* **Instructions to follow**
From the listing below, reproduce exactly the lines starting with the one with "C4: none -> 680uF (plus n11, minus n16)" and going on through the one with "SW2: switch (n18, n23) -> button (n18, n23)", both ends kept. No picture is copied.

* **Records shown**
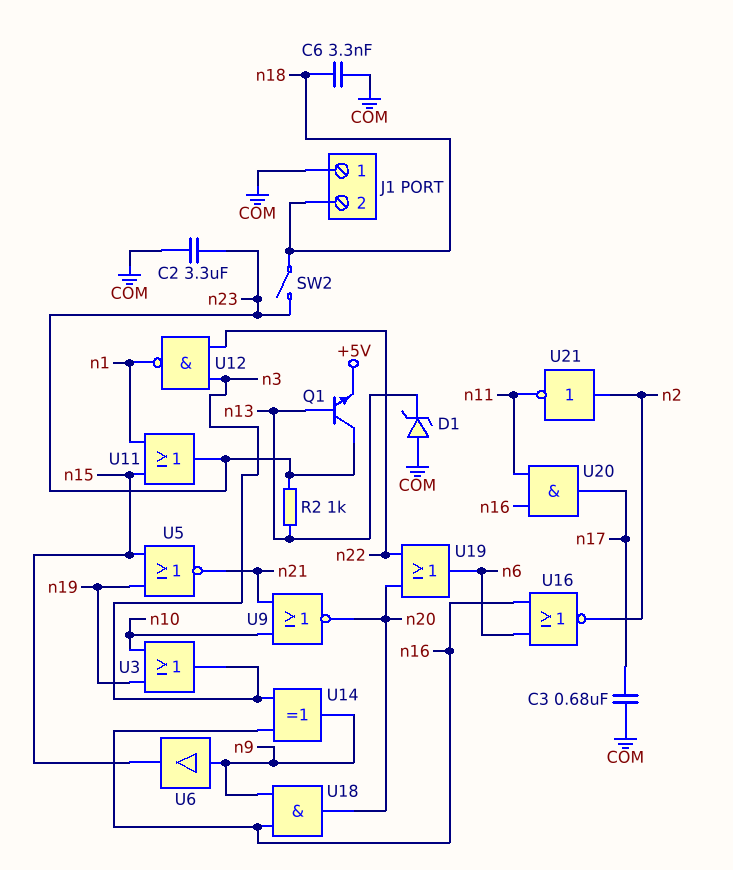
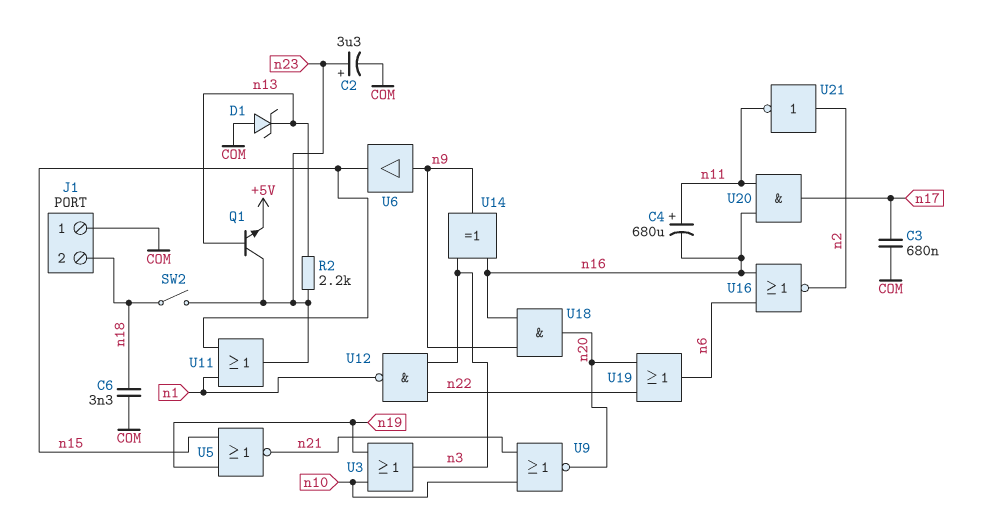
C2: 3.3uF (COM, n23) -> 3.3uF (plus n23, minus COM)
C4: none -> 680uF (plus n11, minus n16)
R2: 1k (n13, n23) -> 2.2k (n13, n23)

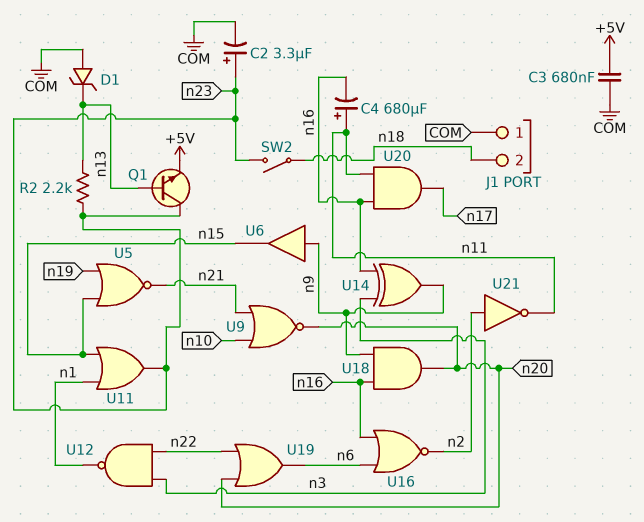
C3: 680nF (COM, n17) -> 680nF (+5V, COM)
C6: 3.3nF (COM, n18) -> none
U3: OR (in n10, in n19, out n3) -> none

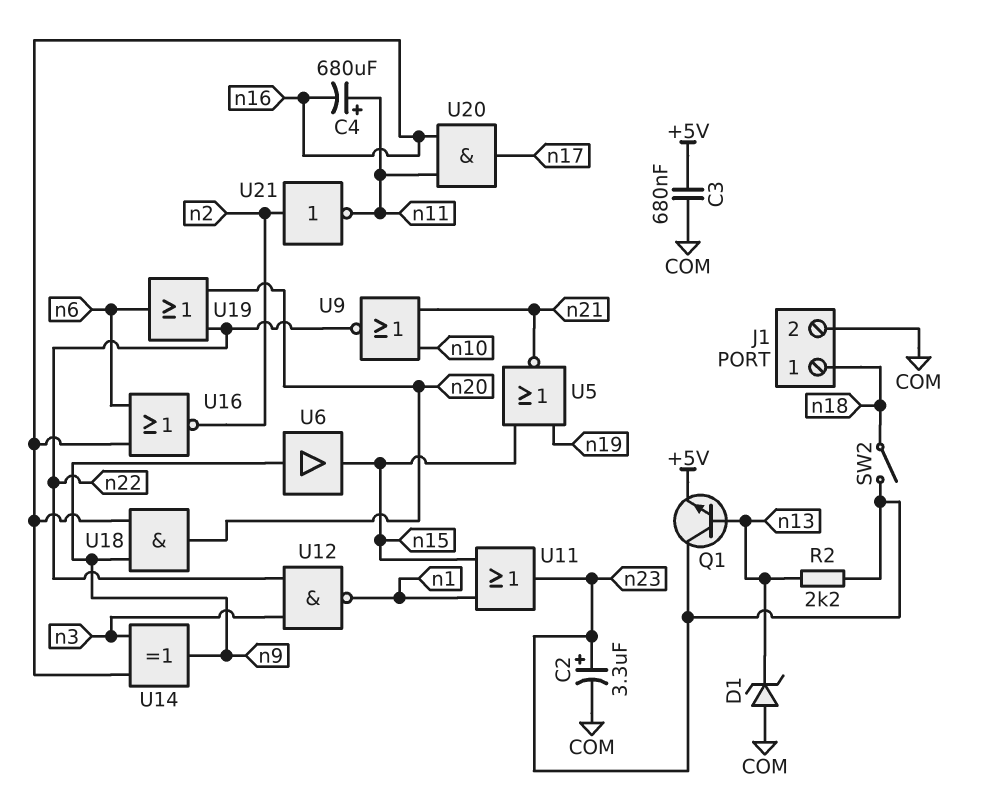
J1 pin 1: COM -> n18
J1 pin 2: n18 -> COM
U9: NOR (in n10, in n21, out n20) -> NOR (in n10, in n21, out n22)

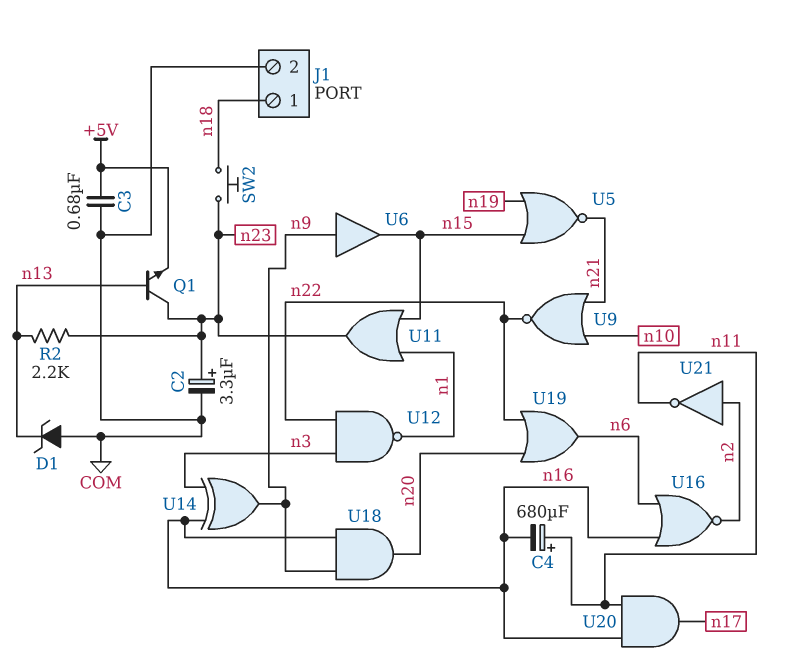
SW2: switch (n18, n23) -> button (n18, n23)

--

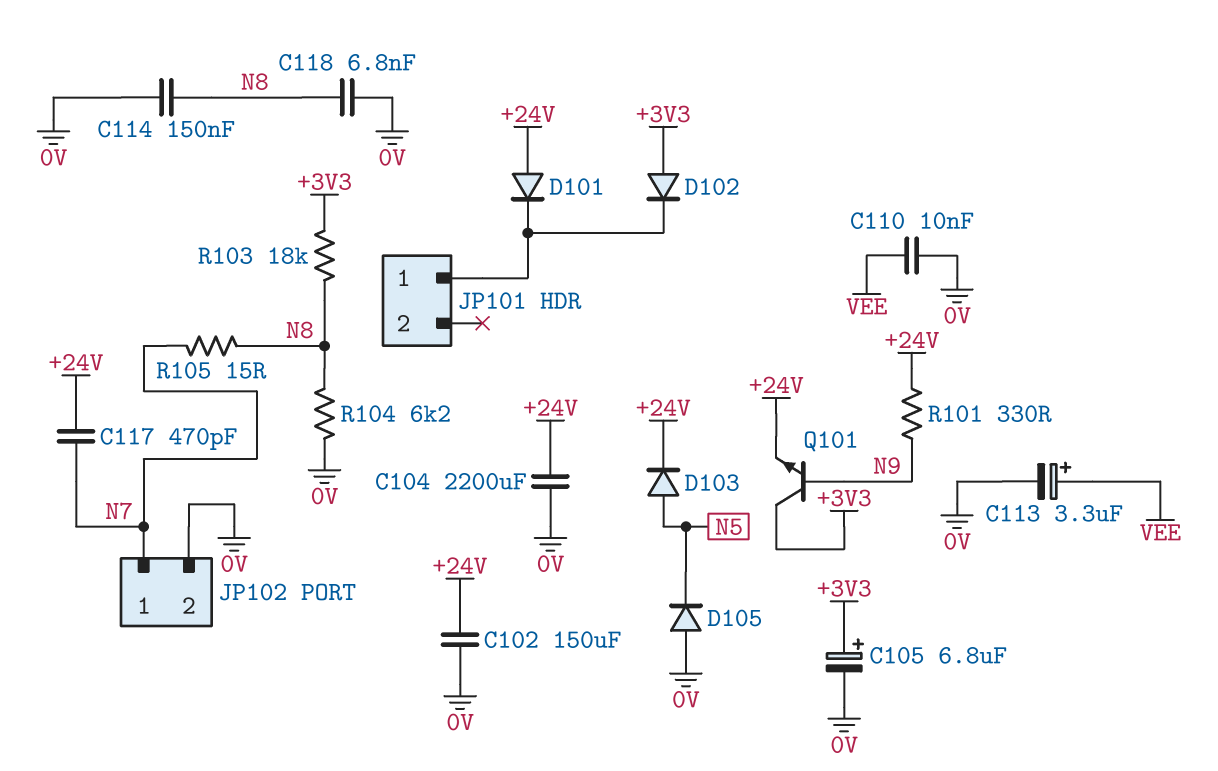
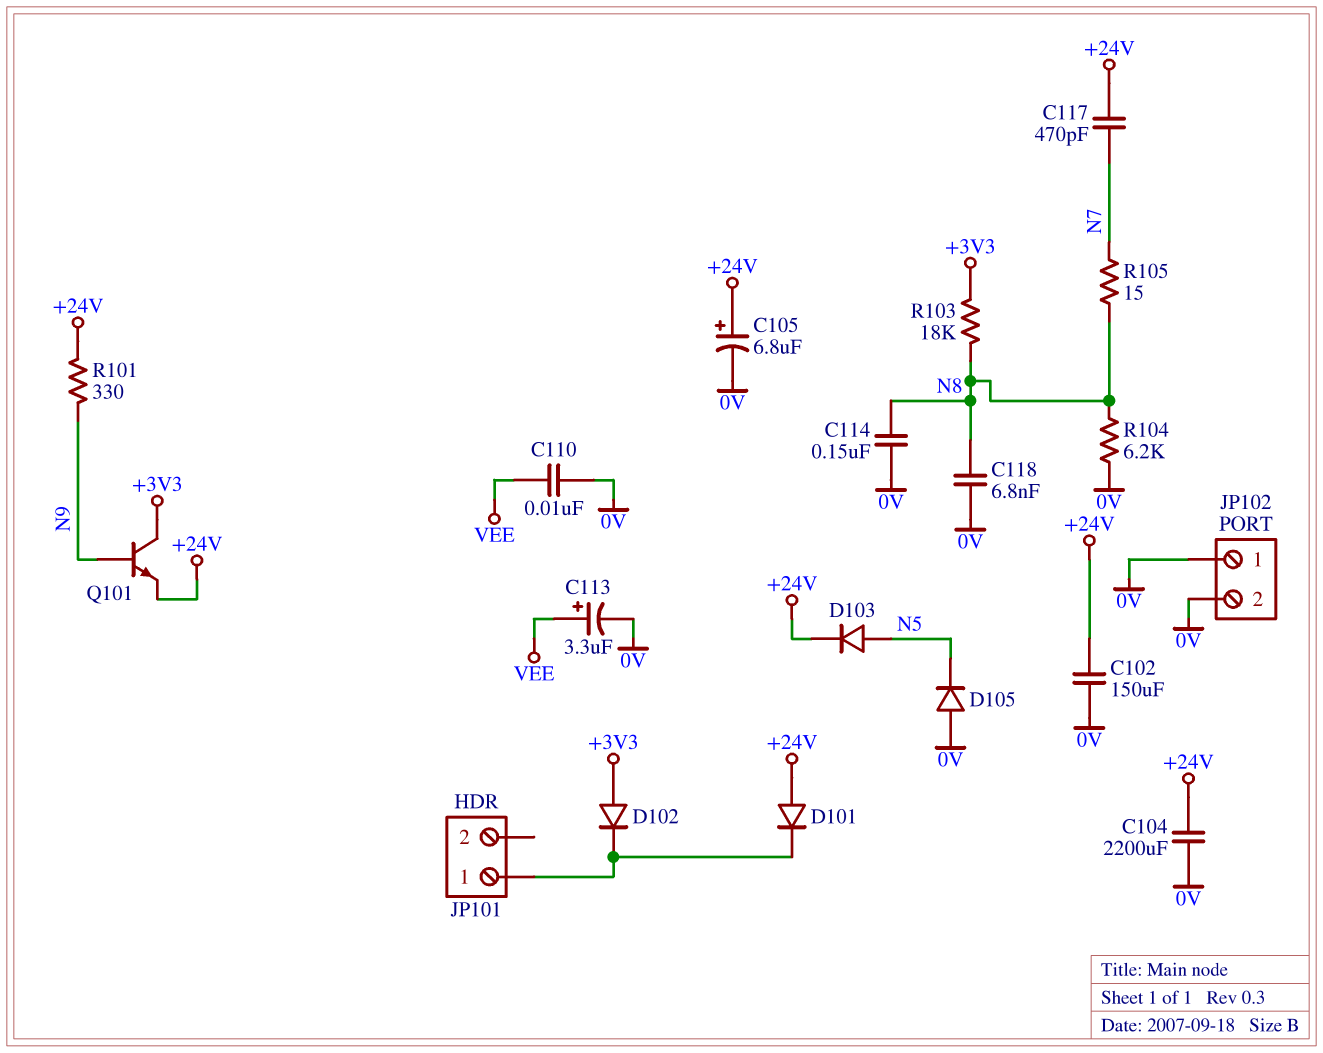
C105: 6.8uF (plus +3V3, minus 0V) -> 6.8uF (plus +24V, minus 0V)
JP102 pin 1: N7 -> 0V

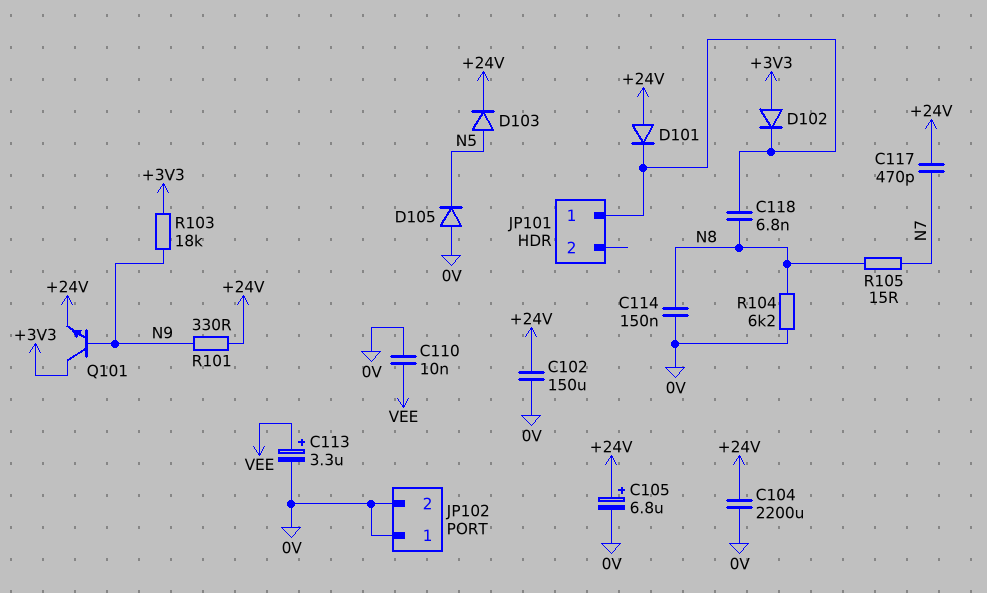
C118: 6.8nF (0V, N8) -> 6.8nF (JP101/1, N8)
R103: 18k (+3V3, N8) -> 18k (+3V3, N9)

* **Solved exercise**
C4: none -> 680uF (plus n11, minus n16)
R2: 1k (n13, n23) -> 2.2k (n13, n23)

C3: 680nF (COM, n17) -> 680nF (+5V, COM)
C6: 3.3nF (COM, n18) -> none
U3: OR (in n10, in n19, out n3) -> none

J1 pin 1: COM -> n18
J1 pin 2: n18 -> COM
U9: NOR (in n10, in n21, out n20) -> NOR (in n10, in n21, out n22)

SW2: switch (n18, n23) -> button (n18, n23)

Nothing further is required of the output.